■ PROBLEM TO SOLVE ■
Your copy of the entries below should hold exactly the lines from the one containing "grey bottle [627,316,651,367] ->" to the one containing "yellow plane [422,216,489,281] -> none", inclusive, and no pictures.

─── INPUT DATA ───

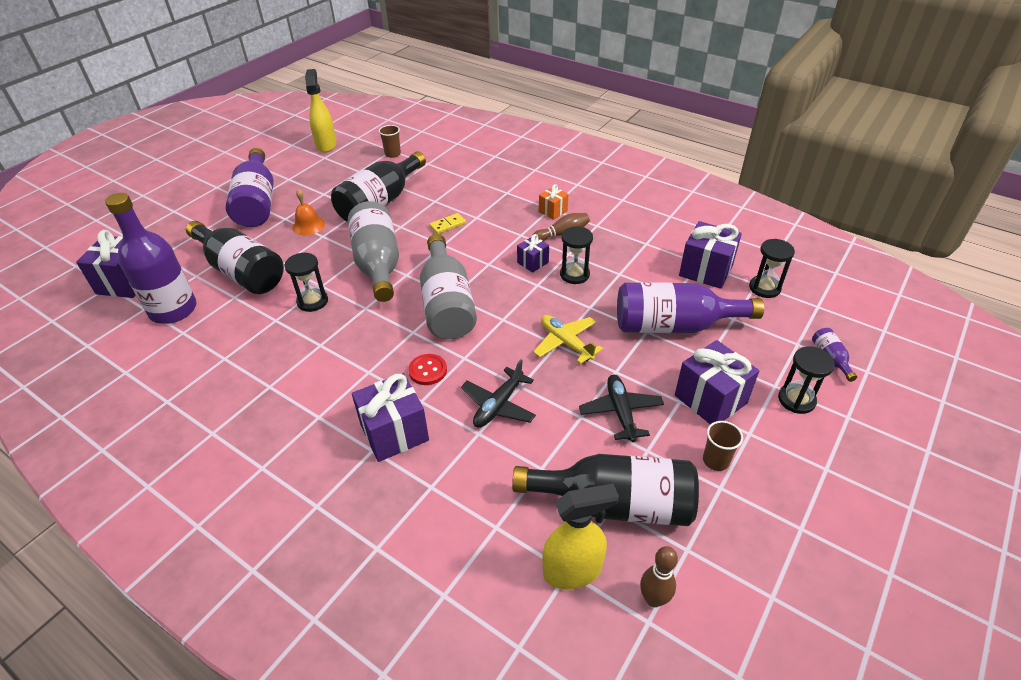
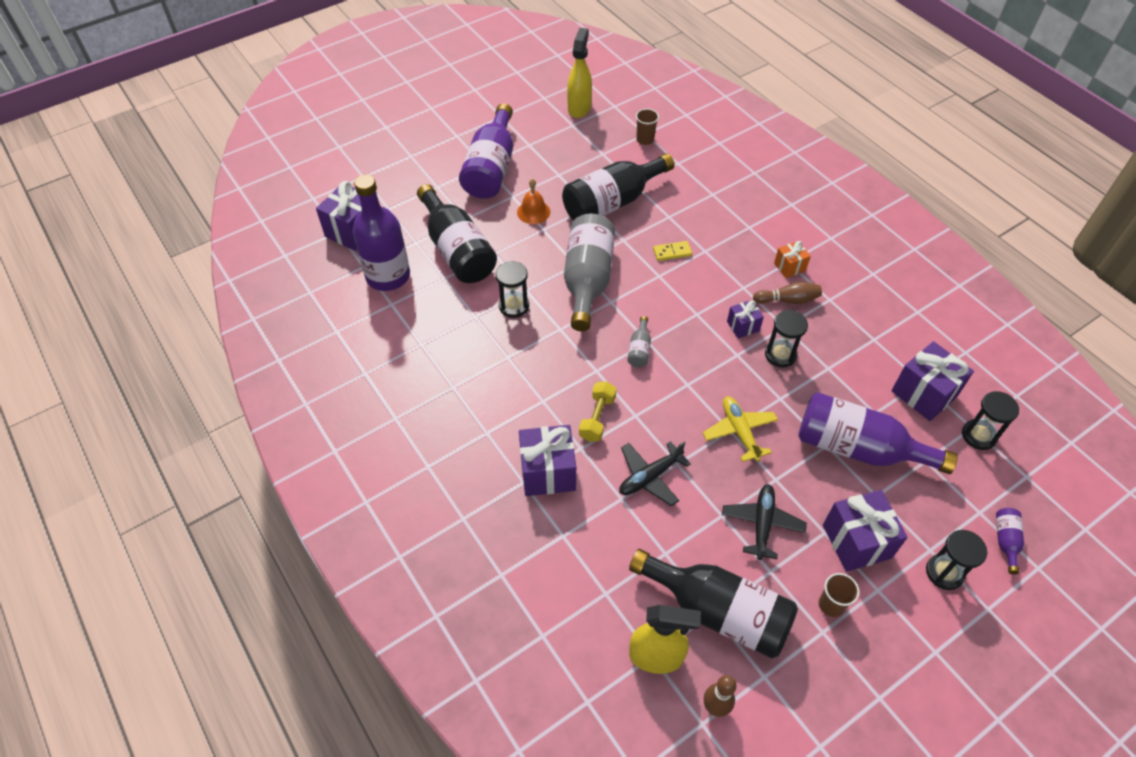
camera: 20 degrees right, 10 degrees up
red button [408,354,447,385] -> yellow dumbbell [579,381,616,442]
grey bottle [420,234,477,339] -> grey bottle [627,316,651,367], size x0.42

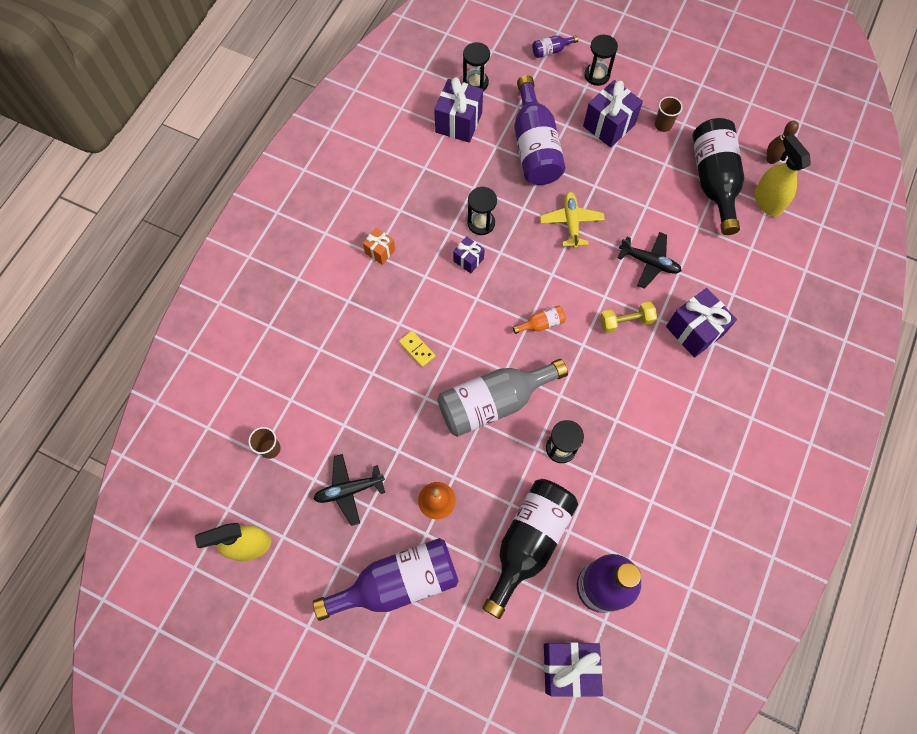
camera: 120 degrees left, 15 degrees up
black bottle [562,153,675,221] -> none
grey bottle [627,316,651,367] -> orange bottle [513,305,566,334]
yellow plane [703,396,778,462] -> yellow plane turned 135 degrees clockwise [540,192,605,249]
black plane [722,484,807,560] -> black plane moved to [313,454,385,526]
brown bowling pin [753,282,822,304] -> none

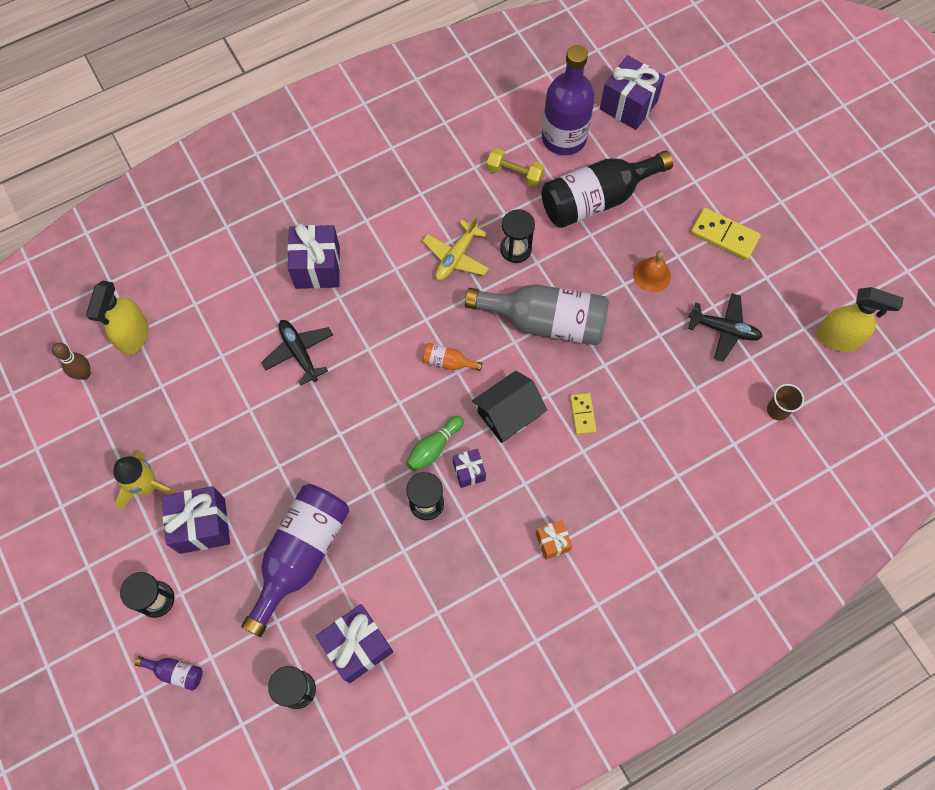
camera: 145 degrees left, 0 degrees up
purple bottle [313,538,459,621] -> yellow domino [691,208,761,260]
yellow plane [540,192,605,249] -> yellow plane moved to [422,216,489,281]
yellow dumbbell [600,302,657,333] -> yellow dumbbell moved to [487,148,545,187]
brown cup [655,96,683,132] -> yellow rocket [113,452,176,510]
black bottle [693,118,744,235] -> none
none -> green bowling pin [406,416,464,472]
none -> black house [472,371,547,443]

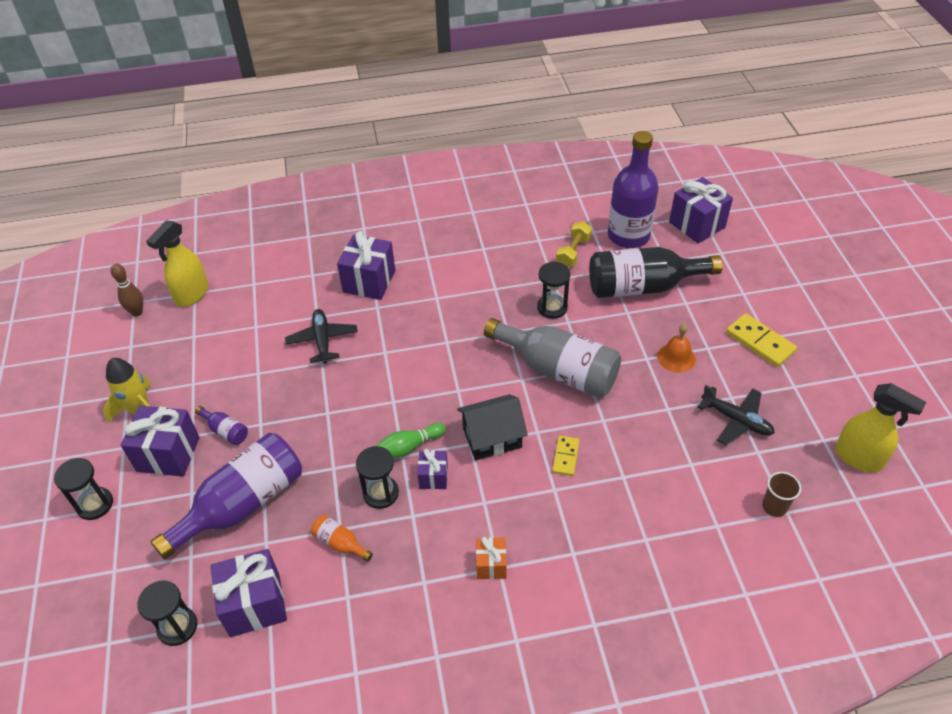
camera: 20 degrees right, 20 degrees down
purple bottle [135,656,203,691] -> purple bottle moved to [195,406,248,445]
yellow plane [422,216,489,281] -> none
orange bottle [422,343,482,371] -> orange bottle moved to [311,515,373,562]
yellow dumbbell [487,148,545,187] -> yellow dumbbell turned 75 degrees clockwise [556,222,592,267]

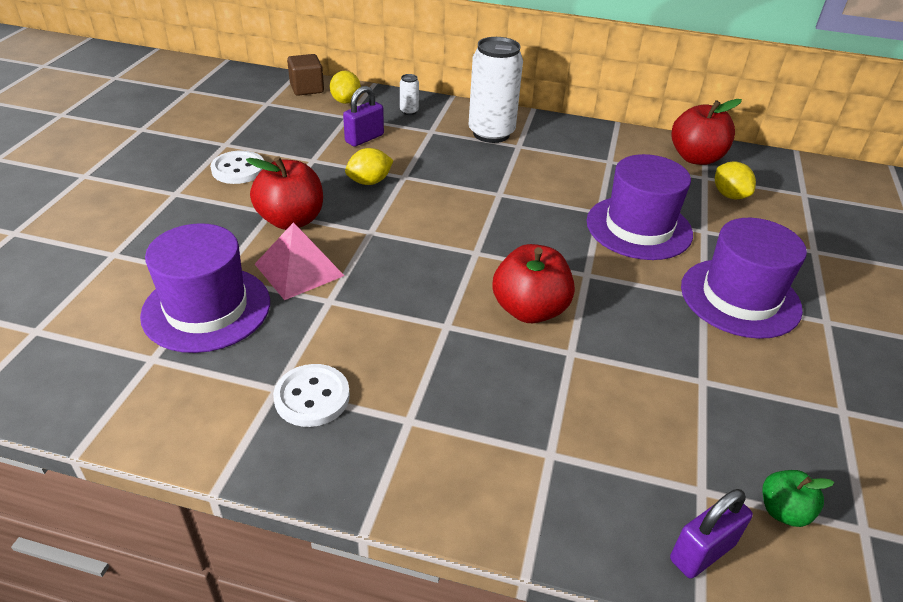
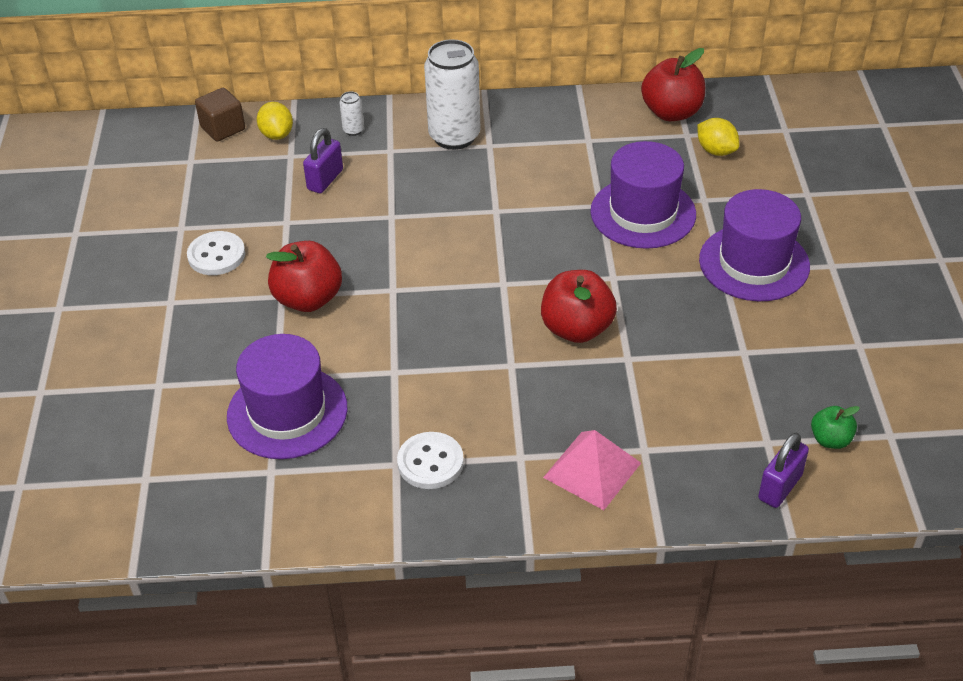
camera: 15 degrees left, 5 degrees up
pink pyramid [255,222,344,300] -> pink pyramid moved to [543,430,641,510]
yellow lemon [345,148,394,185] -> none

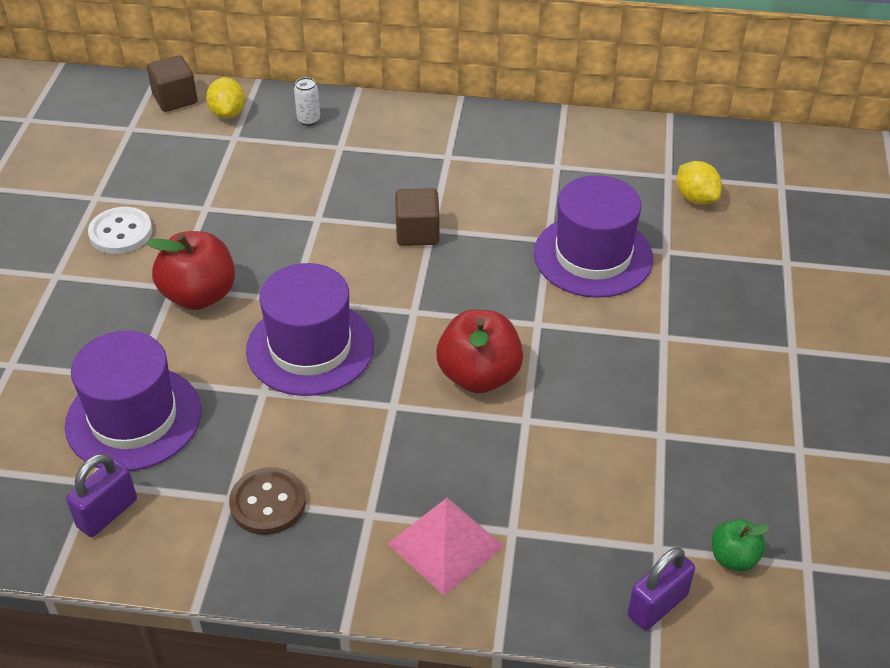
camera: 10 degrees right, 0 degrees up
purple padlock [303,128,343,193] -> purple padlock moved to [66,453,137,537]
white button [397,432,464,489] -> brown button [229,467,306,535]
white can [424,39,480,150] -> none
red apple [641,48,705,121] -> none
purple hat [699,189,810,301] -> purple hat moved to [246,263,374,396]
none -> brown cube [395,188,440,246]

───

■ TASK ANSWER ■
grey bottle [627,316,651,367] -> orange bottle [513,305,566,334]
yellow plane [703,396,778,462] -> yellow plane turned 135 degrees clockwise [540,192,605,249]
black plane [722,484,807,560] -> black plane moved to [313,454,385,526]
brown bowling pin [753,282,822,304] -> none

camera: 145 degrees left, 0 degrees up
purple bottle [313,538,459,621] -> yellow domino [691,208,761,260]
yellow plane [540,192,605,249] -> yellow plane moved to [422,216,489,281]
yellow dumbbell [600,302,657,333] -> yellow dumbbell moved to [487,148,545,187]
brown cup [655,96,683,132] -> yellow rocket [113,452,176,510]
black bottle [693,118,744,235] -> none
none -> green bowling pin [406,416,464,472]
none -> black house [472,371,547,443]

camera: 20 degrees right, 20 degrees down
purple bottle [135,656,203,691] -> purple bottle moved to [195,406,248,445]
yellow plane [422,216,489,281] -> none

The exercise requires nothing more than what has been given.